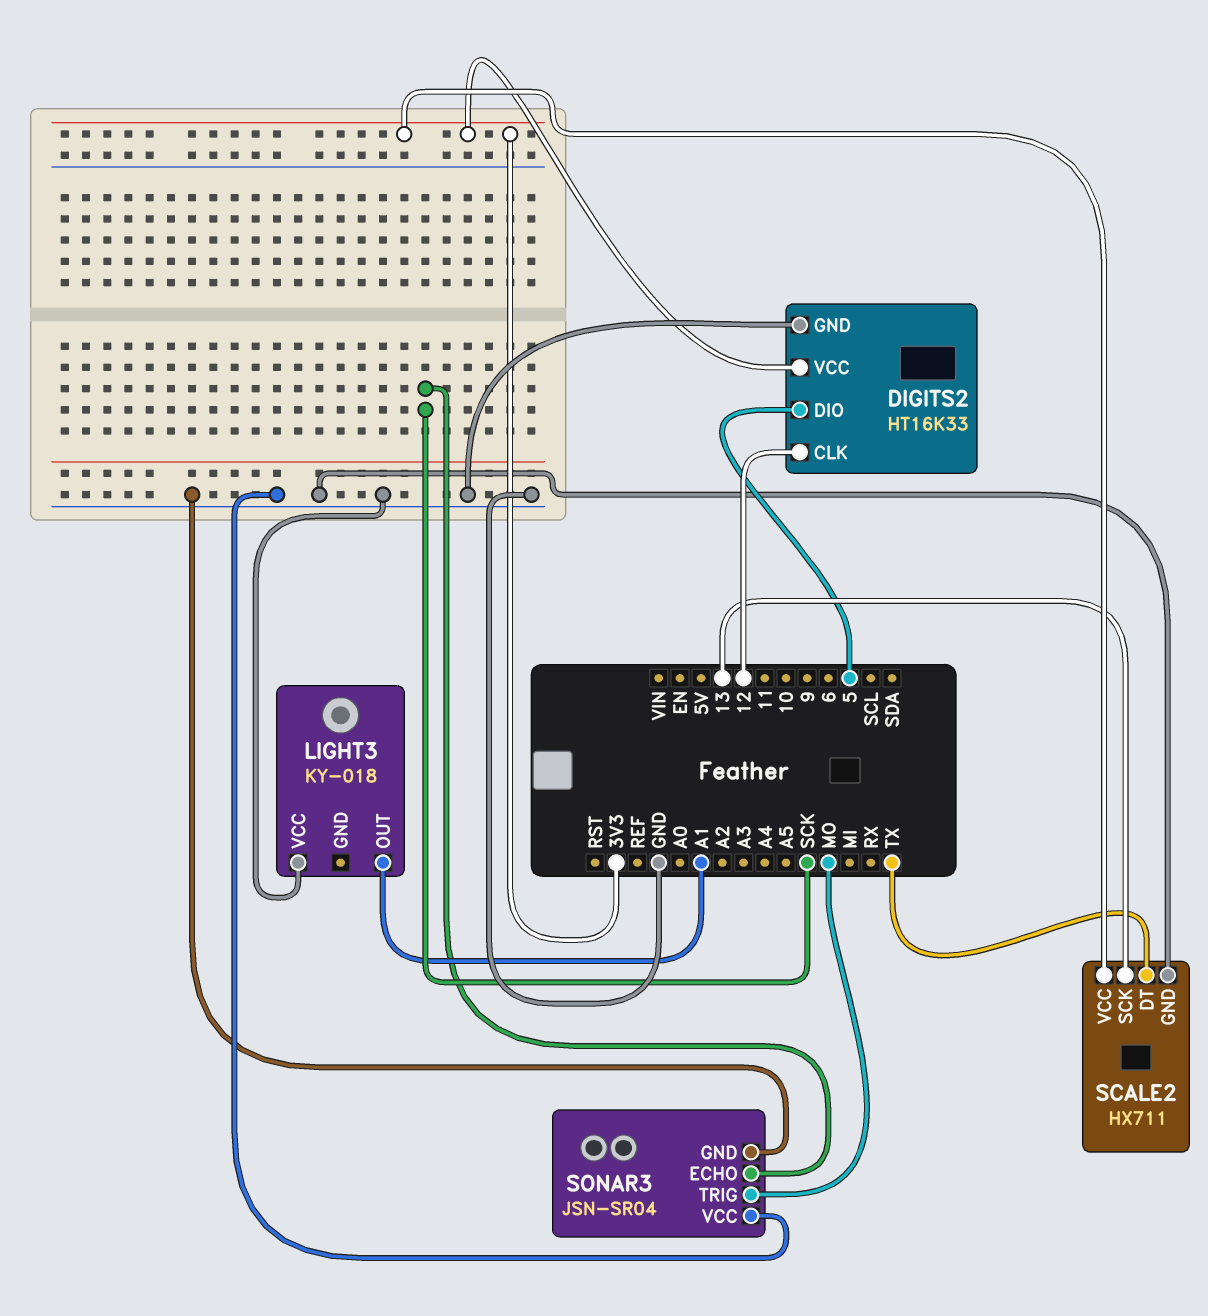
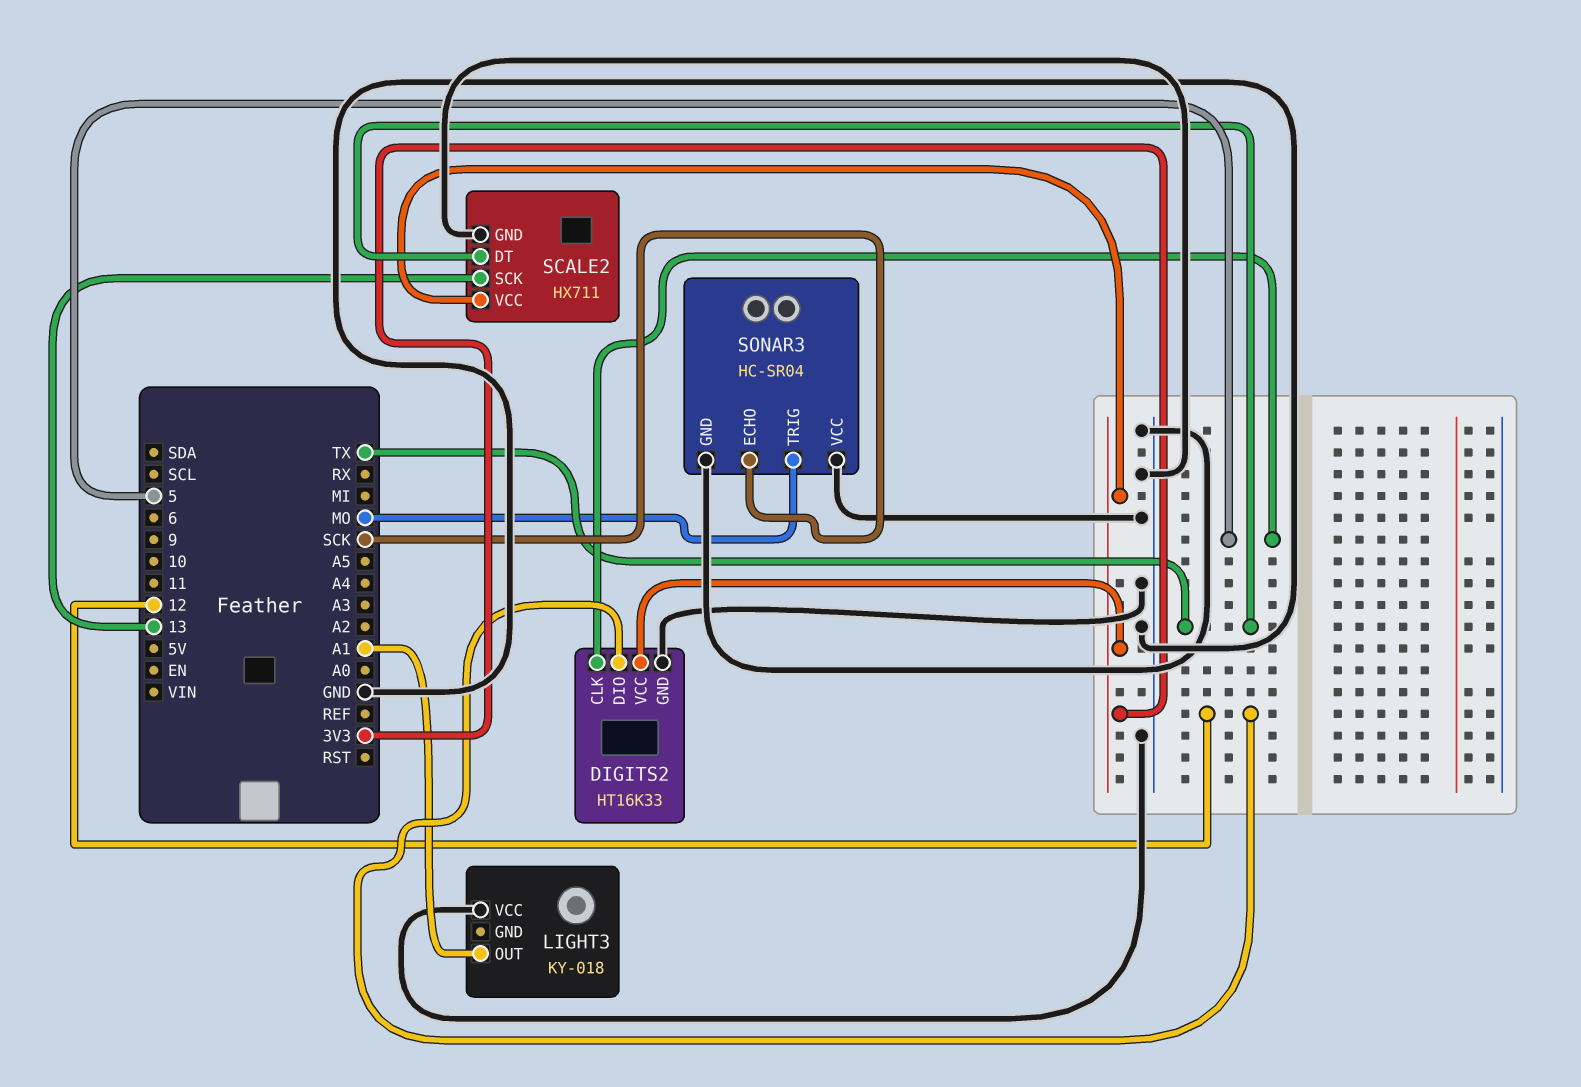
DIGITS2 pin CLK: 12 -> 5
DIGITS2 pin DIO: 5 -> 12
SONAR3: JSN-SR04 -> HC-SR04

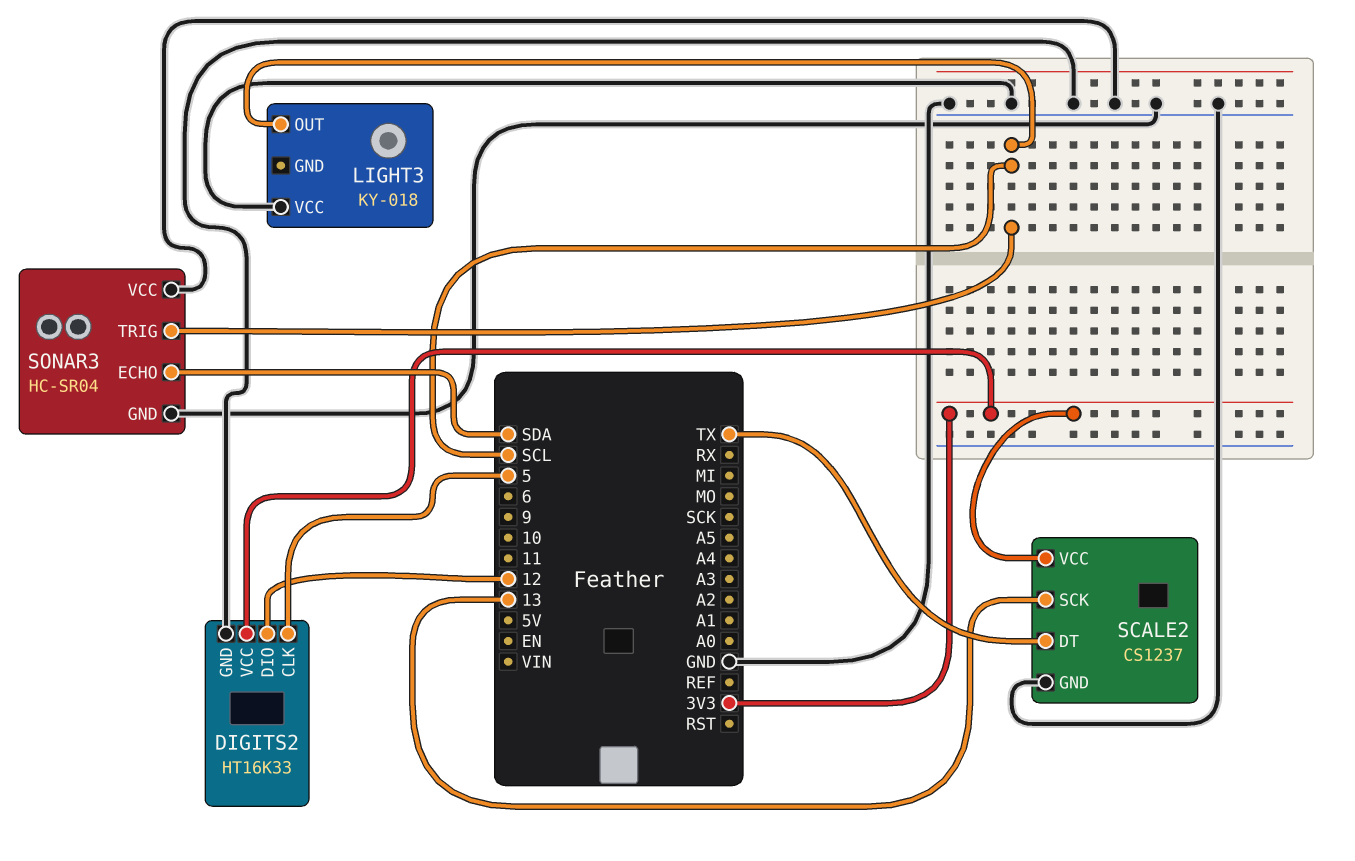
LIGHT3 pin OUT: A1 -> SCL
SCALE2: HX711 -> CS1237
SONAR3 pin ECHO: SCK -> SDA
SONAR3 pin TRIG: MO -> SCL

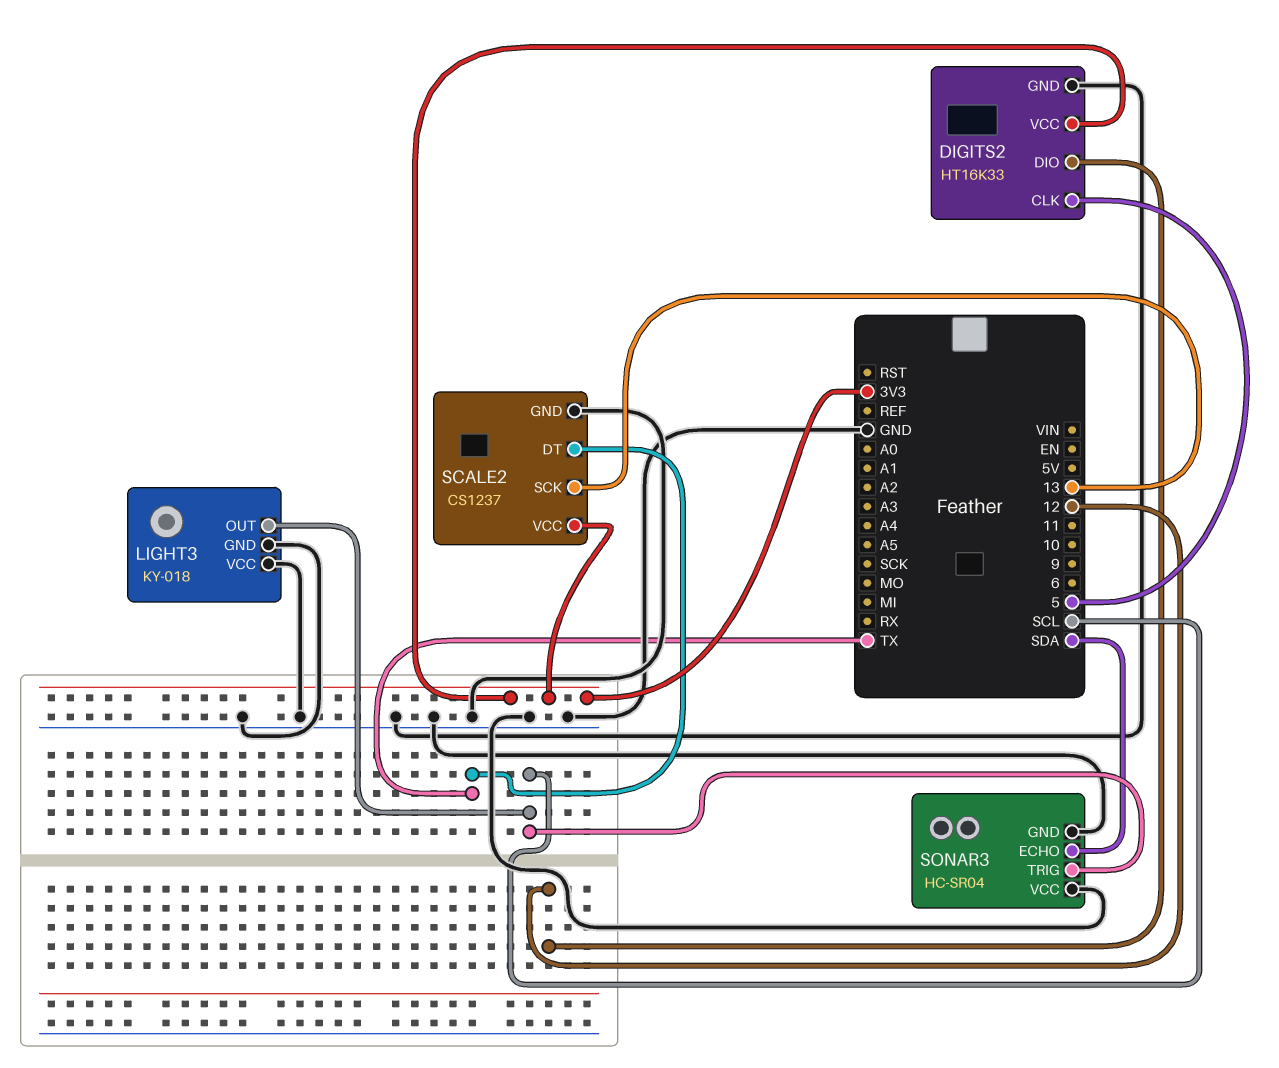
LIGHT3 pin GND: none -> GND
----------
### TO DO
Word-for-word restatement: every line from the one with "SONAR3 pin ECHO: SCK -> SDA" through the final line of the data, both ends included, pictures excluded.

### PROBLEM SOLUTION
SONAR3 pin ECHO: SCK -> SDA
SONAR3 pin TRIG: MO -> SCL

LIGHT3 pin GND: none -> GND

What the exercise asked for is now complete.